[start of Provided entries]
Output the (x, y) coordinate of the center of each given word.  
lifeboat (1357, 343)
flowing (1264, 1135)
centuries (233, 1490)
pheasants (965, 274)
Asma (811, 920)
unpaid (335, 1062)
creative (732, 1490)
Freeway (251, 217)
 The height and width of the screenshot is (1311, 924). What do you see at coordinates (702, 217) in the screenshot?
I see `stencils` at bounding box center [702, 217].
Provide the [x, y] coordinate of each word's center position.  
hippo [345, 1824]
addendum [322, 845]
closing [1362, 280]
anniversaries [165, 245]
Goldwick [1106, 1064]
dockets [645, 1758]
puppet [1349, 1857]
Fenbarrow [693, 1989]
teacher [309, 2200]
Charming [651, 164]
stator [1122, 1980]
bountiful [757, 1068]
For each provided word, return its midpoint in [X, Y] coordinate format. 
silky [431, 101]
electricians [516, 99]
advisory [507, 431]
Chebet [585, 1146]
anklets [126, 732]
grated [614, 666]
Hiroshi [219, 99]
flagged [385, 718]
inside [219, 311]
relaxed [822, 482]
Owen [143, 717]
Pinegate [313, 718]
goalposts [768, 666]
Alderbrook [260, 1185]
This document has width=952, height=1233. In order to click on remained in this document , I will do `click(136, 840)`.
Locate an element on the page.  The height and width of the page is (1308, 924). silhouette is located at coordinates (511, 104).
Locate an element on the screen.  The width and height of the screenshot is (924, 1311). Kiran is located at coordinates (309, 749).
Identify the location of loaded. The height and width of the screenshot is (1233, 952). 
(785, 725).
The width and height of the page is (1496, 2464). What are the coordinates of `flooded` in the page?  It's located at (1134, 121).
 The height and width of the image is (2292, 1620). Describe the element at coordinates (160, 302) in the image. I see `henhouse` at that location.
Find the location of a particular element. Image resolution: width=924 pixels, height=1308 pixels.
[end of Provided entries]
Pull out every line of the data above and reproduce each one unchanged, in the same order.

Output the (x, y) coordinate of the center of each given word.  
lifeboat (1357, 343)
flowing (1264, 1135)
centuries (233, 1490)
pheasants (965, 274)
Asma (811, 920)
unpaid (335, 1062)
creative (732, 1490)
Freeway (251, 217)
 The height and width of the screenshot is (1311, 924). What do you see at coordinates (702, 217) in the screenshot?
I see `stencils` at bounding box center [702, 217].
Provide the [x, y] coordinate of each word's center position.  
hippo [345, 1824]
addendum [322, 845]
closing [1362, 280]
anniversaries [165, 245]
Goldwick [1106, 1064]
dockets [645, 1758]
puppet [1349, 1857]
Fenbarrow [693, 1989]
teacher [309, 2200]
Charming [651, 164]
stator [1122, 1980]
bountiful [757, 1068]
For each provided word, return its midpoint in [X, Y] coordinate format. 
silky [431, 101]
electricians [516, 99]
advisory [507, 431]
Chebet [585, 1146]
anklets [126, 732]
grated [614, 666]
Hiroshi [219, 99]
flagged [385, 718]
inside [219, 311]
relaxed [822, 482]
Owen [143, 717]
Pinegate [313, 718]
goalposts [768, 666]
Alderbrook [260, 1185]
This document has width=952, height=1233. In order to click on remained in this document , I will do `click(136, 840)`.
Locate an element on the page.  The height and width of the page is (1308, 924). silhouette is located at coordinates (511, 104).
Locate an element on the screen.  The width and height of the screenshot is (924, 1311). Kiran is located at coordinates (309, 749).
Identify the location of loaded. The height and width of the screenshot is (1233, 952). 
(785, 725).
The width and height of the page is (1496, 2464). What are the coordinates of `flooded` in the page?  It's located at (1134, 121).
 The height and width of the image is (2292, 1620). Describe the element at coordinates (160, 302) in the image. I see `henhouse` at that location.
Find the location of a particular element. Image resolution: width=924 pixels, height=1308 pixels.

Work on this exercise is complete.